(Colored object listings)
****************************************
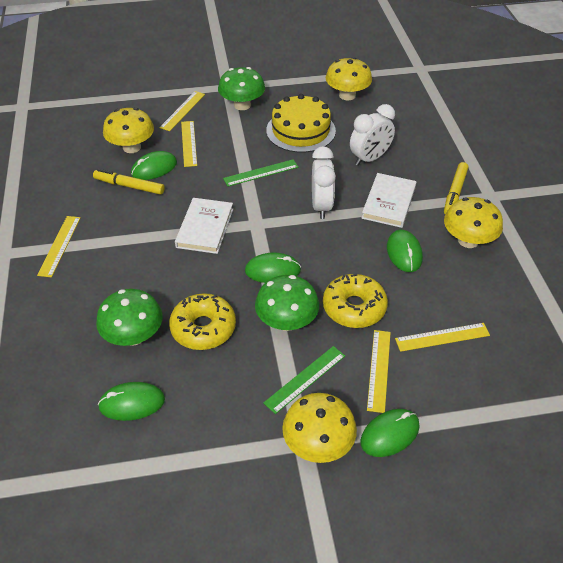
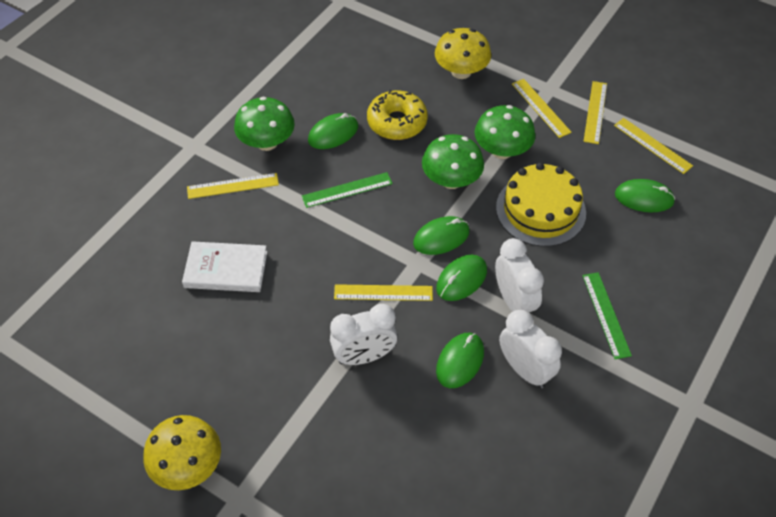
white book: 2 -> 1
white clock: 2 -> 3
yellow donut: 2 -> 1
yellow marker: 2 -> 0
yellow mushroom: 4 -> 2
****************************************
## Exercise prompt
Exact copies of the entries above are needed, without their pictures.

## Response box
white book: 2 -> 1
white clock: 2 -> 3
yellow donut: 2 -> 1
yellow marker: 2 -> 0
yellow mushroom: 4 -> 2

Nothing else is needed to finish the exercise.